=== INFORMATION PROVIDED ===

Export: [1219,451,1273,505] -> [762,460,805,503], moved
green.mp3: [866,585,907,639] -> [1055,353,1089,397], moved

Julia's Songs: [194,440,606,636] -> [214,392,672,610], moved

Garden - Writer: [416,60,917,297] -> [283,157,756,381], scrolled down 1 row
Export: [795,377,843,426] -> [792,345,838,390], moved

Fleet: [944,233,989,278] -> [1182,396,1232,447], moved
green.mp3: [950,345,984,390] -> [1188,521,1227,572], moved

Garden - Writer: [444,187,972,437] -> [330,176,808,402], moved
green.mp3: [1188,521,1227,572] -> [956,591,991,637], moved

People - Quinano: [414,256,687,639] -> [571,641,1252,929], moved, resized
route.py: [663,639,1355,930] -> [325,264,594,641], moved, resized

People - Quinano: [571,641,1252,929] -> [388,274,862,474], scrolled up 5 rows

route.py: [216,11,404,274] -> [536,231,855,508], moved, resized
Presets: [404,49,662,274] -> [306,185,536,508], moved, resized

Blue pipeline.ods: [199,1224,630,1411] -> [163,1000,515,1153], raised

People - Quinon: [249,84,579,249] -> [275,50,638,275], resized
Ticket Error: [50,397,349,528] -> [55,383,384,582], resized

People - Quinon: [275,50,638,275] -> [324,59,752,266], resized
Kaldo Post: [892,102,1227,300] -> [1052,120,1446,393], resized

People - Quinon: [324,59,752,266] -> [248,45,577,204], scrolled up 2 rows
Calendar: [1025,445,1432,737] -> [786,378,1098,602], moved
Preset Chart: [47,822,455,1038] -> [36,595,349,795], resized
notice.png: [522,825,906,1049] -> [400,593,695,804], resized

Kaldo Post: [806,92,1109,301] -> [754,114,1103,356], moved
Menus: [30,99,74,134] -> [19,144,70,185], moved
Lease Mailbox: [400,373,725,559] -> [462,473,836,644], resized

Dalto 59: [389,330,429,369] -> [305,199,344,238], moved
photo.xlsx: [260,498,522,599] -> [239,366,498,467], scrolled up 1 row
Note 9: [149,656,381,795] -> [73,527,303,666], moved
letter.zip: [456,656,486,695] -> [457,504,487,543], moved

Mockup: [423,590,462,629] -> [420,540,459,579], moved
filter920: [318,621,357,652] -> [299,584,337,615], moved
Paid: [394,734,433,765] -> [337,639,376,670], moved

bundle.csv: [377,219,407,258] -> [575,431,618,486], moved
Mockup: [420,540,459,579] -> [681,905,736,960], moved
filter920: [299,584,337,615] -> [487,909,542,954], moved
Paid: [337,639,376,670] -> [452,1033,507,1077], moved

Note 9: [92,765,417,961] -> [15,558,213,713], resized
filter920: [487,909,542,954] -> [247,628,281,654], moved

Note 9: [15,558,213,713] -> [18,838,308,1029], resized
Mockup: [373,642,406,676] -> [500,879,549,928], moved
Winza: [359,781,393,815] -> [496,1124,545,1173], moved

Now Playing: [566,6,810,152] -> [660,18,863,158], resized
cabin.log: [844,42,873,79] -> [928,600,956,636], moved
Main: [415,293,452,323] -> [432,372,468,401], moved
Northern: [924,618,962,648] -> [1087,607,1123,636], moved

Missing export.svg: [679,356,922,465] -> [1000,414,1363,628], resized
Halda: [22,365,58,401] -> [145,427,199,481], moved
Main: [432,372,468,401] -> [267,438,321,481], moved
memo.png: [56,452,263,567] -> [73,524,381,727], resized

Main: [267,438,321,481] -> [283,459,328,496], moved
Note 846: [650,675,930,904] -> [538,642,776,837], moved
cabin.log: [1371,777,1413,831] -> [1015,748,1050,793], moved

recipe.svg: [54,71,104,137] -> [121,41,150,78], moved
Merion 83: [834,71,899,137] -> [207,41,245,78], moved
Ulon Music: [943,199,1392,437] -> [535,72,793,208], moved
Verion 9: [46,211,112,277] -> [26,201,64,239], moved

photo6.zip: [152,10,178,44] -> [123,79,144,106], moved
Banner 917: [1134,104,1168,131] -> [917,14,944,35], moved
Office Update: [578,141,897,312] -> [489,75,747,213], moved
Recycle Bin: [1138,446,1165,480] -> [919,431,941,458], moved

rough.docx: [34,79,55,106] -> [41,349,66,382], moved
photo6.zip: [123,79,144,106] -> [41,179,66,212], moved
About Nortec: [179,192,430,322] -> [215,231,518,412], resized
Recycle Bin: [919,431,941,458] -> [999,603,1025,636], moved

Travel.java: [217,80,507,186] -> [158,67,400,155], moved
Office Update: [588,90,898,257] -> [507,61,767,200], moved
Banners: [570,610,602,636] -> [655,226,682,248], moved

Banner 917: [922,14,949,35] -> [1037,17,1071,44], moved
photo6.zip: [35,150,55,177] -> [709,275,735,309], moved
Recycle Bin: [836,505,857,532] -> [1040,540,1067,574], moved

===

> [TASK]: Using the data above, tally each line in which "Recycle" appears and give the number with no other words.

> [REPLY]: 3